**ACTIVITY**
Without the pictures, extract every line from the start of the material to the line containing "black semicircle: (207, 91)", both ends included.

**RECORDS TO PROCESS**
******************************
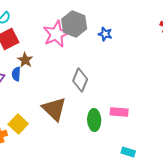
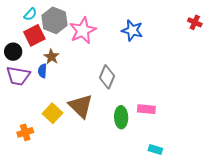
gray hexagon: (74, 24) -> (54, 20), moved
blue star: (105, 34) -> (132, 30), size x1.5
yellow square: (18, 124) -> (52, 113), moved

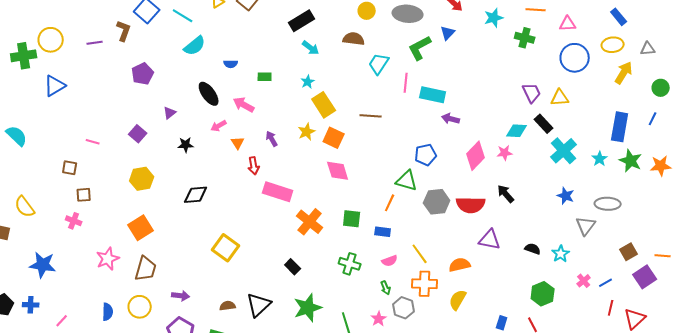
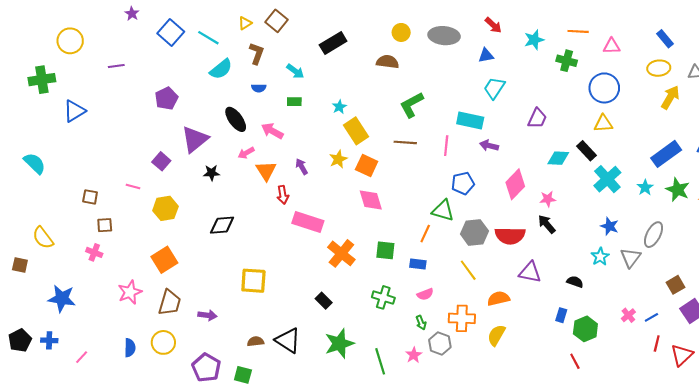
brown L-shape: (124, 31) -> (257, 53), moved
blue triangle: (448, 33) -> (486, 56), turned 35
yellow circle: (51, 40) -> (70, 41), moved
cyan arrow: (311, 48) -> (295, 71), moved
green L-shape: (420, 48) -> (412, 105), moved
blue circle: (575, 58) -> (604, 88), moved
cyan trapezoid: (379, 64) -> (494, 88), moved
pink line: (406, 83) -> (446, 146), moved
purple trapezoid: (532, 93) -> (537, 118), moved, turned 50
purple triangle: (170, 113) -> (195, 139), size x2.0
blue rectangle: (620, 127) -> (666, 154), turned 44
pink line: (93, 142) -> (133, 186), moved
orange triangle: (238, 143) -> (266, 171), size x1.5
pink star: (505, 153) -> (548, 199), moved
gray ellipse: (608, 204) -> (654, 235), turned -65
yellow square: (226, 248) -> (253, 281), turned -32
yellow line: (420, 254) -> (468, 270), moved
cyan star: (561, 254) -> (600, 257), moved
purple arrow: (181, 296) -> (207, 315), moved
black triangle: (259, 305) -> (288, 340), turned -44
blue rectangle: (502, 323) -> (561, 315), moved

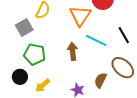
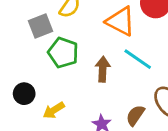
orange triangle: (80, 16) -> (121, 21), turned -45
green pentagon: (35, 54) -> (63, 53), moved

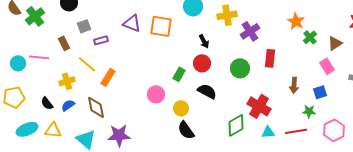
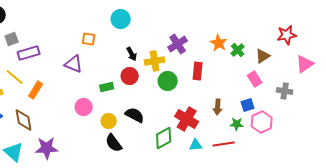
yellow cross: (227, 15) -> (155, 61), moved
orange star: (296, 21) -> (219, 43), moved
purple triangle: (132, 23) -> (74, 64), moved
orange square: (161, 26) -> (89, 39), size x0.6
purple rectangle: (101, 40) -> (29, 53), size x1.5
green rectangle: (179, 74) -> (107, 87), turned 48
brown arrow: (294, 85) -> (218, 107), moved
black semicircle: (207, 91) -> (135, 115), moved
pink hexagon: (334, 130) -> (262, 122), moved

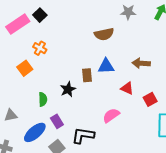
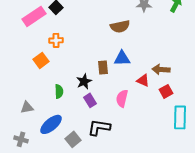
orange cross: (40, 48) -> (56, 40), turned -32
brown arrow: (141, 63) -> (161, 69), moved
pink semicircle: (111, 115) -> (122, 98), moved, turned -42
purple rectangle: (57, 121) -> (90, 100), moved

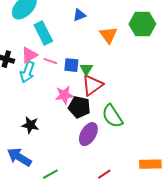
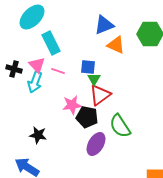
blue triangle: (79, 15) -> (104, 25), moved, size x1.5
orange triangle: (108, 35) -> (116, 45), turned -30
pink triangle: (29, 55) -> (37, 65), turned -42
blue square: (71, 65) -> (88, 67), moved

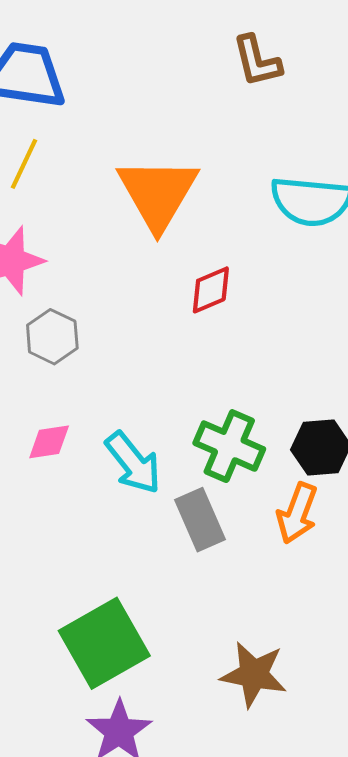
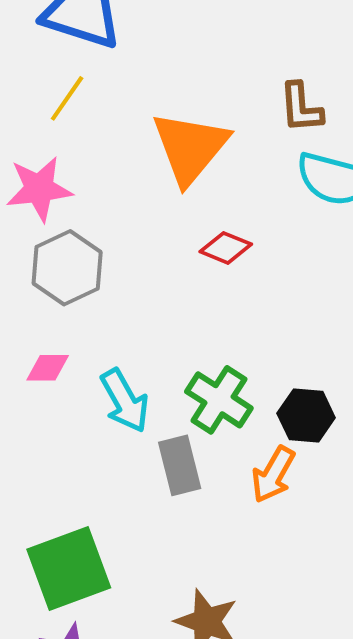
brown L-shape: (257, 61) -> (301, 108), moved
red diamond: (211, 290) -> (226, 248), turned 36
gray hexagon: (52, 337) -> (67, 268), size x1.4

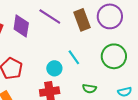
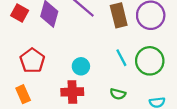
cyan line: (74, 57) -> (121, 58), moved

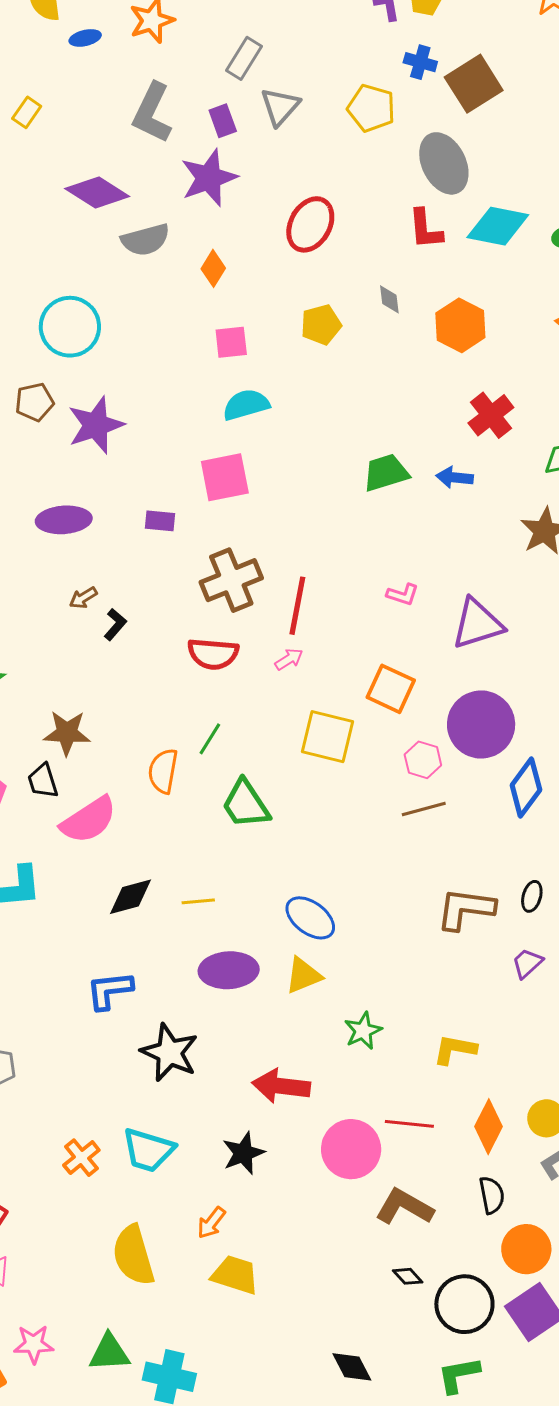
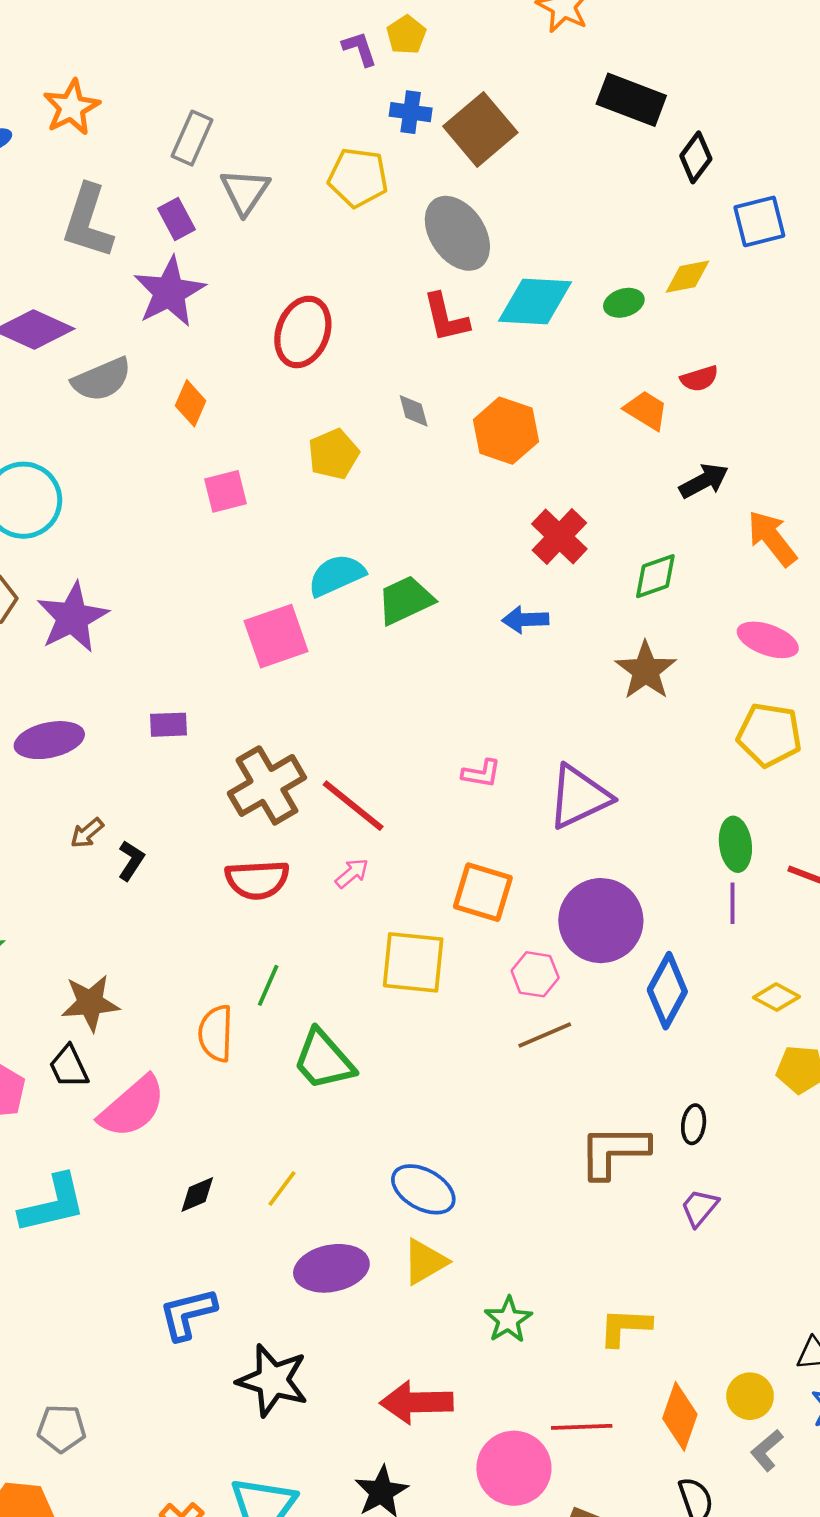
cyan semicircle: (246, 405) -> (336, 575), moved
green trapezoid: (386, 473) -> (405, 600), moved
pink square: (225, 477) -> (276, 636), moved
red line: (297, 606) -> (353, 806), turned -54
black diamond: (130, 897) -> (197, 1195), size x0.7
yellow line: (198, 901) -> (282, 1189), turned -40

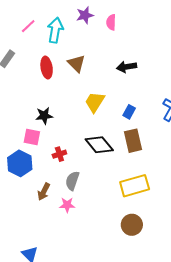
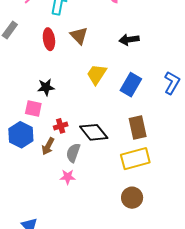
blue rectangle: (129, 112) -> (131, 85), size x1.6
brown rectangle: (133, 141) -> (138, 127), moved
black diamond: (99, 145) -> (94, 132), moved
brown arrow: (44, 192) -> (48, 146), moved

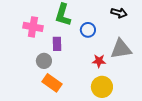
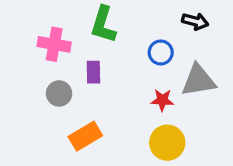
blue circle: (88, 30) -> (161, 52), moved
gray circle: (44, 61) -> (59, 93), moved
orange rectangle: (52, 83) -> (85, 136), turned -66

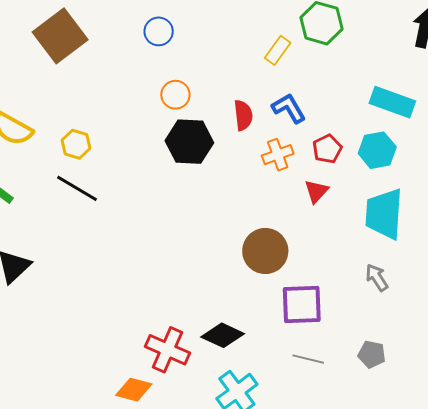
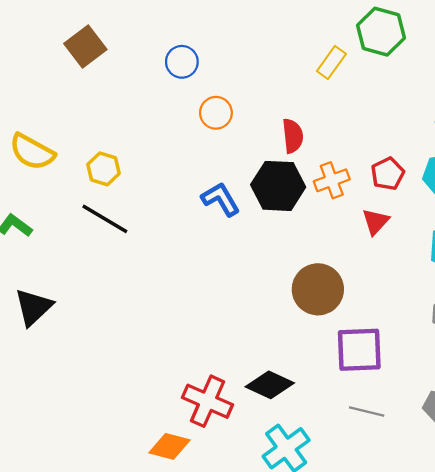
blue circle: (159, 31) -> (182, 62), moved
brown square: (60, 36) -> (85, 47), size x0.7
blue L-shape: (289, 108) -> (221, 199), moved
black hexagon: (189, 142) -> (278, 186), moved

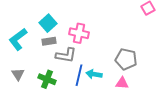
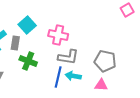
gray rectangle: (49, 41) -> (15, 43), moved, turned -72
gray L-shape: (66, 55) -> (68, 57), moved
green cross: (47, 79) -> (28, 61), moved

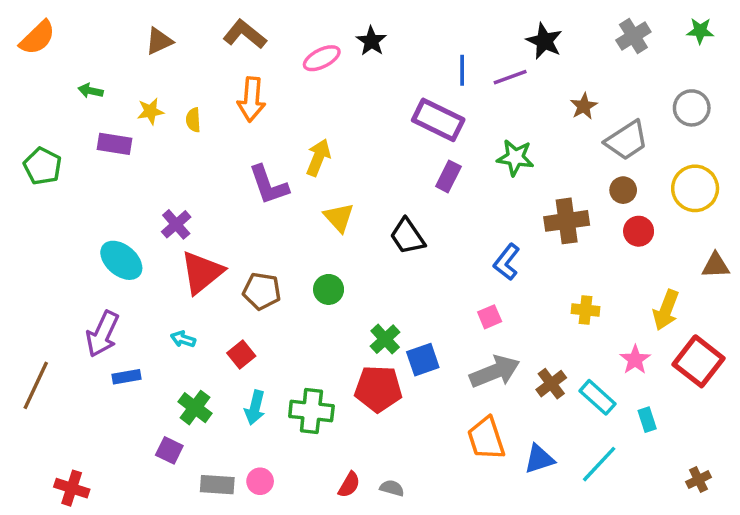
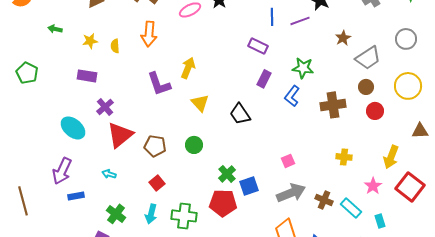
purple rectangle: (438, 120) -> (258, 46), size x0.7
purple rectangle: (114, 144) -> (87, 76), moved
blue L-shape: (507, 262) -> (292, 96), moved
red square: (241, 355) -> (157, 183), moved
brown cross: (551, 384) -> (324, 200), turned -30
brown line: (36, 385) -> (23, 201), turned -40

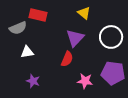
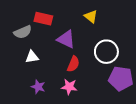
white circle: (111, 37) -> (106, 52), moved
purple triangle: (75, 38) -> (66, 39), moved, turned -48
pink star: (85, 81) -> (69, 87), moved

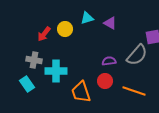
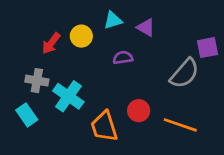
purple semicircle: (109, 61) -> (123, 58), moved
cyan cross: (56, 71) -> (68, 96), turned 35

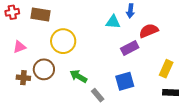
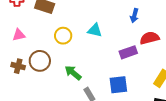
cyan triangle: (113, 22) -> (95, 30), moved
yellow circle: (63, 41) -> (63, 36), size x0.7

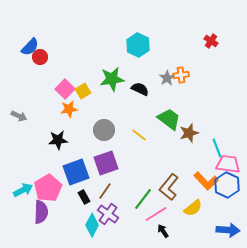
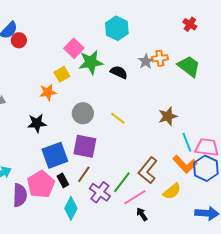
pink square: (65, 89) -> (74, 48), moved
green trapezoid: (169, 119) -> (189, 66), moved
cyan line: (217, 148) -> (187, 142), moved
purple square: (106, 163) -> (85, 146), turned 30
pink pentagon: (48, 188) -> (41, 184), moved
purple cross: (108, 214) -> (100, 192), moved

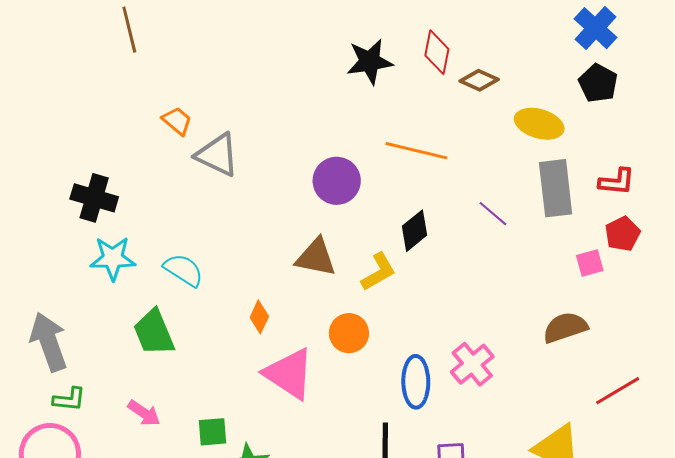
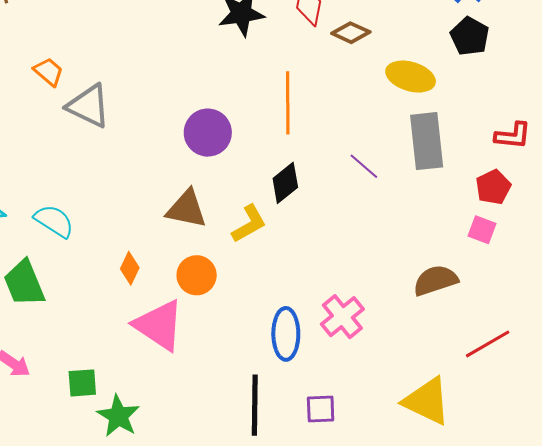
orange line: (416, 151) -> (288, 103), turned 76
red L-shape: (617, 182) -> (513, 136), moved
pink square: (590, 263) -> (482, 230), moved, turned 36
orange circle: (349, 333) -> (197, 275), moved

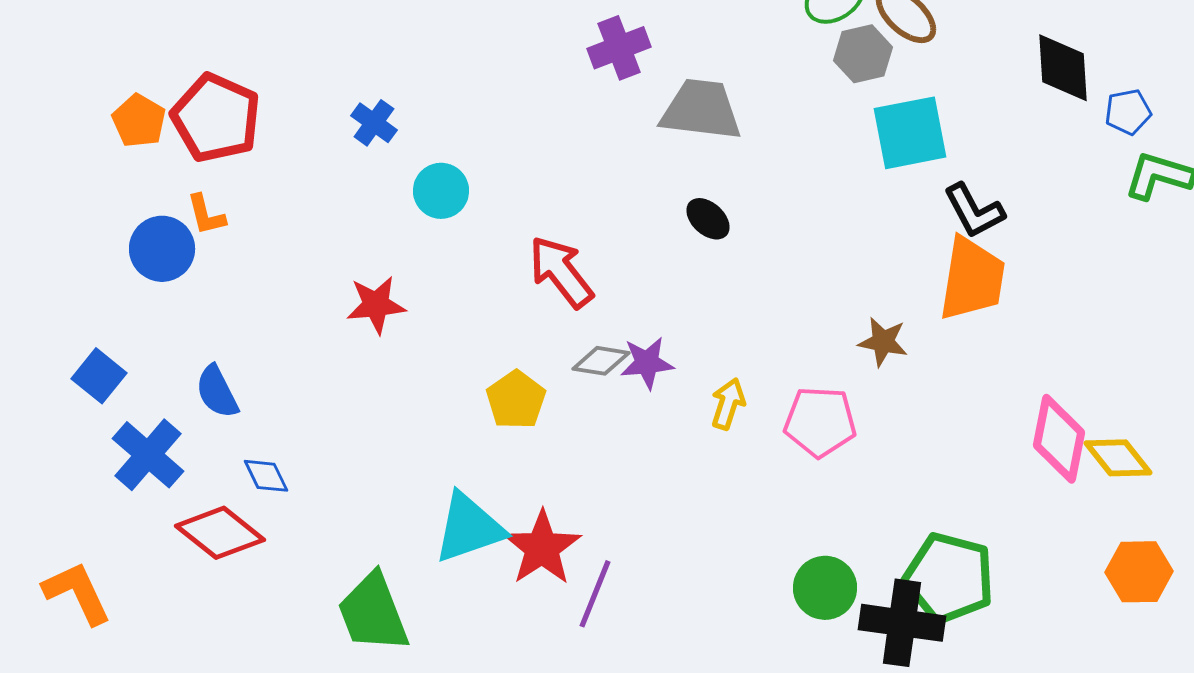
******************************
**TASK RESULT**
gray hexagon: (74, 24) -> (54, 20), moved
blue star: (105, 34) -> (132, 30), size x1.5
yellow square: (18, 124) -> (52, 113), moved

brown L-shape: (124, 31) -> (257, 53), moved
blue triangle: (448, 33) -> (486, 56), turned 35
yellow circle: (51, 40) -> (70, 41), moved
cyan arrow: (311, 48) -> (295, 71), moved
green L-shape: (420, 48) -> (412, 105), moved
blue circle: (575, 58) -> (604, 88), moved
cyan trapezoid: (379, 64) -> (494, 88), moved
pink line: (406, 83) -> (446, 146), moved
purple trapezoid: (532, 93) -> (537, 118), moved, turned 50
purple triangle: (170, 113) -> (195, 139), size x2.0
blue rectangle: (620, 127) -> (666, 154), turned 44
pink line: (93, 142) -> (133, 186), moved
orange triangle: (238, 143) -> (266, 171), size x1.5
pink star: (505, 153) -> (548, 199), moved
gray ellipse: (608, 204) -> (654, 235), turned -65
yellow square: (226, 248) -> (253, 281), turned -32
yellow line: (420, 254) -> (468, 270), moved
cyan star: (561, 254) -> (600, 257), moved
purple arrow: (181, 296) -> (207, 315), moved
black triangle: (259, 305) -> (288, 340), turned -44
blue rectangle: (502, 323) -> (561, 315), moved

orange triangle: (80, 16) -> (121, 21), turned -45
green pentagon: (35, 54) -> (63, 53), moved

yellow cross: (227, 15) -> (155, 61), moved
orange star: (296, 21) -> (219, 43), moved
purple triangle: (132, 23) -> (74, 64), moved
orange square: (161, 26) -> (89, 39), size x0.6
purple rectangle: (101, 40) -> (29, 53), size x1.5
green rectangle: (179, 74) -> (107, 87), turned 48
brown arrow: (294, 85) -> (218, 107), moved
black semicircle: (207, 91) -> (135, 115), moved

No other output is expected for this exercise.